(Data segment):
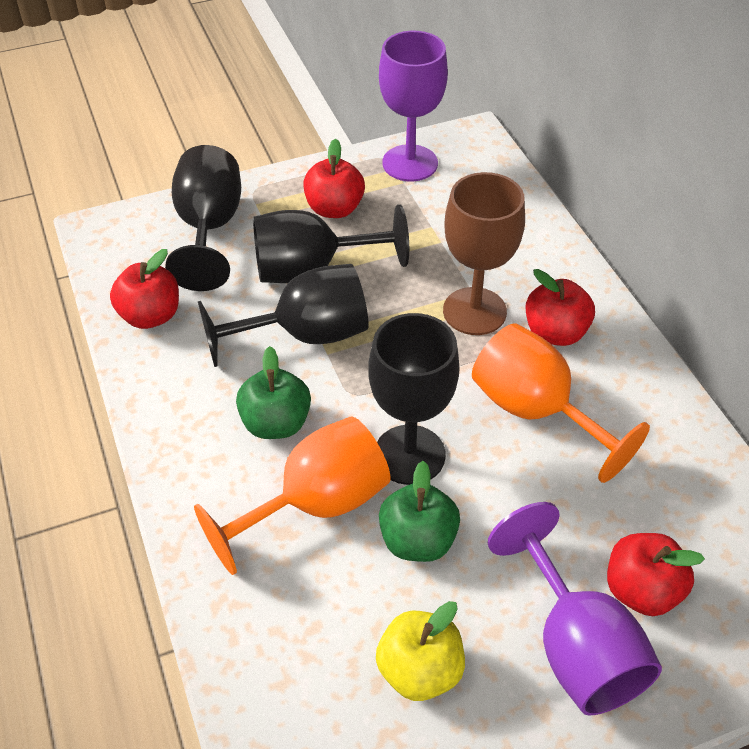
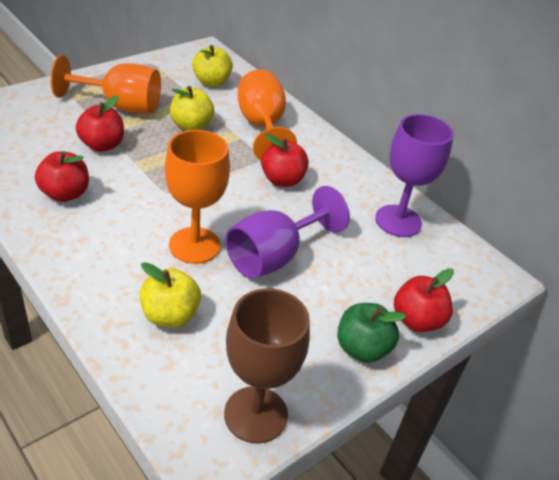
black goblet: 4 -> 0
green apple: 2 -> 1
orange goblet: 2 -> 3
yellow apple: 1 -> 3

(Problem statement): I would like the data above transcribed exactly, with its pictures left out.

(Answer box):
black goblet: 4 -> 0
green apple: 2 -> 1
orange goblet: 2 -> 3
yellow apple: 1 -> 3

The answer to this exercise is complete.